Required work:
Below are entries; copy exactly the lines from the one with "C8: 150pF (GND, N_16) -> 150pF (GND, N_10)" through the one with "C205: 3300uF (plus", both included, and leave out the rest.

Dataset records:
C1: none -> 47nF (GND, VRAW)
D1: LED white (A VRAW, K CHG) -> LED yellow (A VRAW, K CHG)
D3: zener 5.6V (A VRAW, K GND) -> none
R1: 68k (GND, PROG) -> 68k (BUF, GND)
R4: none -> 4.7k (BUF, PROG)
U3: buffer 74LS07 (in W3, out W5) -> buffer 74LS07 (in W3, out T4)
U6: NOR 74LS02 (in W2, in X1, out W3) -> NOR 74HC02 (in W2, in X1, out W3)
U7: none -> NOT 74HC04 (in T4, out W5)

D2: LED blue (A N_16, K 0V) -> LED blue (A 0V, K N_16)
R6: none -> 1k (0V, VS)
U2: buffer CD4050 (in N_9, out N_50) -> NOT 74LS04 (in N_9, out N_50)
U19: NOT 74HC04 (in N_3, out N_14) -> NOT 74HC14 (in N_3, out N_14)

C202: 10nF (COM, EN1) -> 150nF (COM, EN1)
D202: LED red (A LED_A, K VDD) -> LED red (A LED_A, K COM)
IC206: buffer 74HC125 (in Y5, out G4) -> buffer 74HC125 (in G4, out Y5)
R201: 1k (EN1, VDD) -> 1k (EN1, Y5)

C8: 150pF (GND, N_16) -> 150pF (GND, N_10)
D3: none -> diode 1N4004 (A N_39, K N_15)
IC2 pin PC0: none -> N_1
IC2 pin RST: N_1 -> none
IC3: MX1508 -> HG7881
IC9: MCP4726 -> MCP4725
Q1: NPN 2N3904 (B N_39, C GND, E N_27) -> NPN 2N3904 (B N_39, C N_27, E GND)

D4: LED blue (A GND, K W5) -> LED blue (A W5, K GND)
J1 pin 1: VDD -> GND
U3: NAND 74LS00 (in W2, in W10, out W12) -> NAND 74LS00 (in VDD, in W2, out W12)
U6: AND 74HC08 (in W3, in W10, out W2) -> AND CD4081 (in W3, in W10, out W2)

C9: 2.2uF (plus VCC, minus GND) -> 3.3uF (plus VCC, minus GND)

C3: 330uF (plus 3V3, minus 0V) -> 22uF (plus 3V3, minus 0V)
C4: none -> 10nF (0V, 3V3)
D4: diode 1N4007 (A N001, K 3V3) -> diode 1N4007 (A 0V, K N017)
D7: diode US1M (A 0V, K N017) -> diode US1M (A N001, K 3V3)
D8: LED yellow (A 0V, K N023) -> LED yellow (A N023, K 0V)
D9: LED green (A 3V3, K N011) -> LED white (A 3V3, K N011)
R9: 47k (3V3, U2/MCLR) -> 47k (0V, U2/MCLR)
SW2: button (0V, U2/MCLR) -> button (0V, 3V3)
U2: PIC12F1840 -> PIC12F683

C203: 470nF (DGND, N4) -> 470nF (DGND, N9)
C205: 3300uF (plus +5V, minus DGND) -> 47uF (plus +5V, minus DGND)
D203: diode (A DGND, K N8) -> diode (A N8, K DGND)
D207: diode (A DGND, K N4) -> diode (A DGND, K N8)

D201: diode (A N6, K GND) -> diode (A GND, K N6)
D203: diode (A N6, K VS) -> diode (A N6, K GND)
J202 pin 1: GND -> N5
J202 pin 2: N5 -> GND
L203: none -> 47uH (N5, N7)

Solution to the exercise:
C8: 150pF (GND, N_16) -> 150pF (GND, N_10)
D3: none -> diode 1N4004 (A N_39, K N_15)
IC2 pin PC0: none -> N_1
IC2 pin RST: N_1 -> none
IC3: MX1508 -> HG7881
IC9: MCP4726 -> MCP4725
Q1: NPN 2N3904 (B N_39, C GND, E N_27) -> NPN 2N3904 (B N_39, C N_27, E GND)

D4: LED blue (A GND, K W5) -> LED blue (A W5, K GND)
J1 pin 1: VDD -> GND
U3: NAND 74LS00 (in W2, in W10, out W12) -> NAND 74LS00 (in VDD, in W2, out W12)
U6: AND 74HC08 (in W3, in W10, out W2) -> AND CD4081 (in W3, in W10, out W2)

C9: 2.2uF (plus VCC, minus GND) -> 3.3uF (plus VCC, minus GND)

C3: 330uF (plus 3V3, minus 0V) -> 22uF (plus 3V3, minus 0V)
C4: none -> 10nF (0V, 3V3)
D4: diode 1N4007 (A N001, K 3V3) -> diode 1N4007 (A 0V, K N017)
D7: diode US1M (A 0V, K N017) -> diode US1M (A N001, K 3V3)
D8: LED yellow (A 0V, K N023) -> LED yellow (A N023, K 0V)
D9: LED green (A 3V3, K N011) -> LED white (A 3V3, K N011)
R9: 47k (3V3, U2/MCLR) -> 47k (0V, U2/MCLR)
SW2: button (0V, U2/MCLR) -> button (0V, 3V3)
U2: PIC12F1840 -> PIC12F683

C203: 470nF (DGND, N4) -> 470nF (DGND, N9)
C205: 3300uF (plus +5V, minus DGND) -> 47uF (plus +5V, minus DGND)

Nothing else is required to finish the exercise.